◆ **Exercise details**: Everything in the entries below should be restated exactly, except for the pictures.

-*-

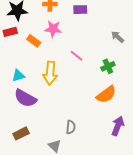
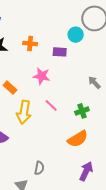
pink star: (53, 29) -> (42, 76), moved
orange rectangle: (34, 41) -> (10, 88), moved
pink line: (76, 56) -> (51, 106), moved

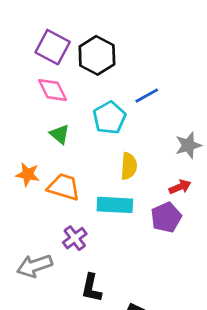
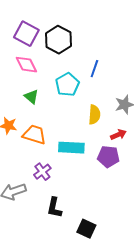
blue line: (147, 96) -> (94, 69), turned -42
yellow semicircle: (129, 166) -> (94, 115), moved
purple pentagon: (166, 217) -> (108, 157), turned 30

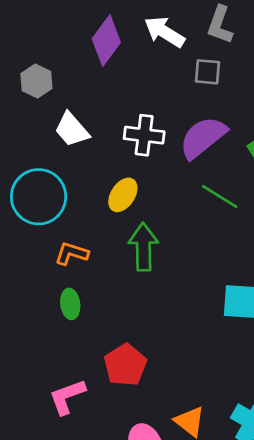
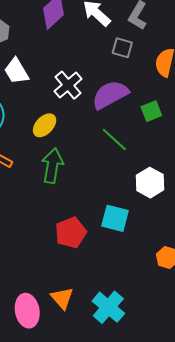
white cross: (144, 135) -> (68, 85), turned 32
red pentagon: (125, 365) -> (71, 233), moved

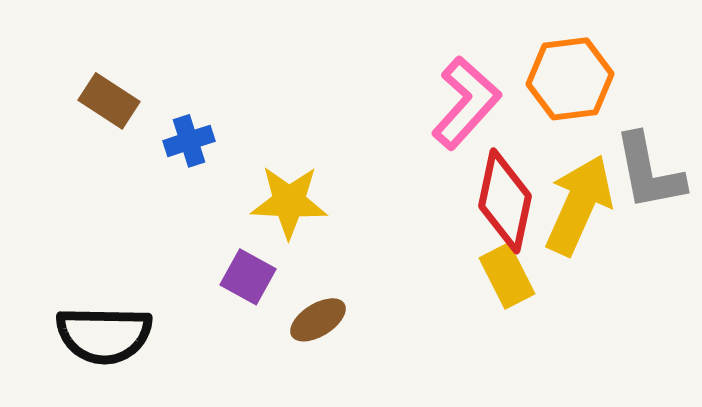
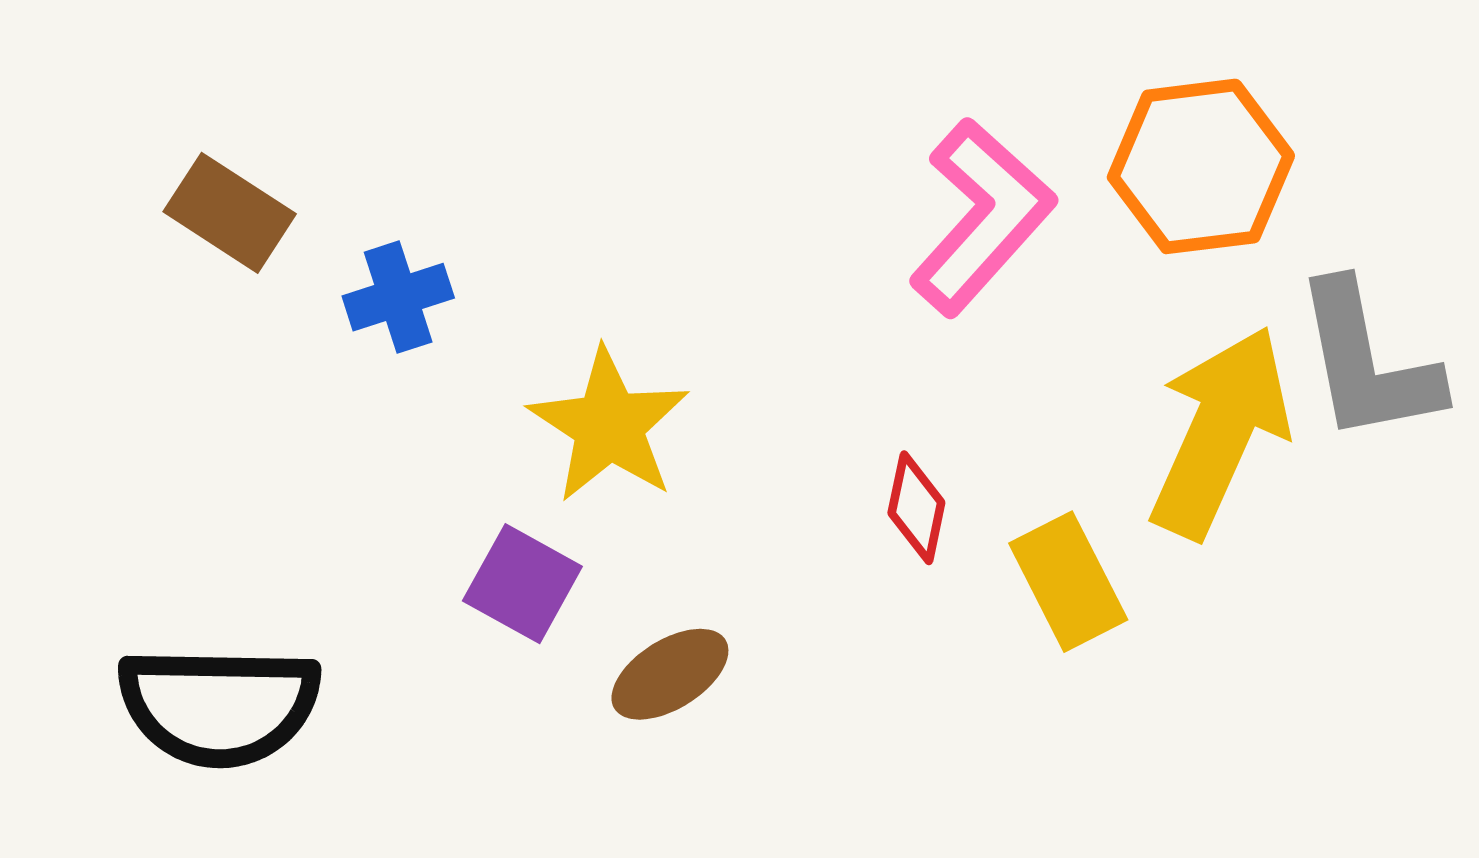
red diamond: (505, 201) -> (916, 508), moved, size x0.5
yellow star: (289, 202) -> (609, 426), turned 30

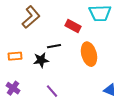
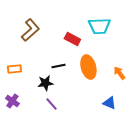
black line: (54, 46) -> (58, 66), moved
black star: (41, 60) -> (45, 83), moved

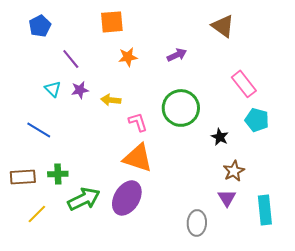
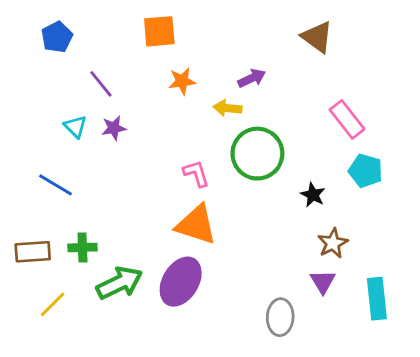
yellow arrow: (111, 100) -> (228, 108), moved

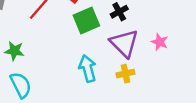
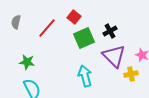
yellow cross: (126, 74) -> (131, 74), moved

-*-

◆ **Task response**:
pink star: (53, 29) -> (42, 76), moved
orange rectangle: (34, 41) -> (10, 88), moved
pink line: (76, 56) -> (51, 106), moved

blue line: (147, 96) -> (94, 69), turned -42
yellow semicircle: (129, 166) -> (94, 115), moved
purple pentagon: (166, 217) -> (108, 157), turned 30

white cross: (144, 135) -> (68, 85), turned 32
red pentagon: (125, 365) -> (71, 233), moved

red diamond: (505, 201) -> (916, 508), moved, size x0.5
yellow star: (289, 202) -> (609, 426), turned 30

black line: (54, 46) -> (58, 66), moved
black star: (41, 60) -> (45, 83), moved

yellow arrow: (111, 100) -> (228, 108), moved

yellow cross: (126, 74) -> (131, 74), moved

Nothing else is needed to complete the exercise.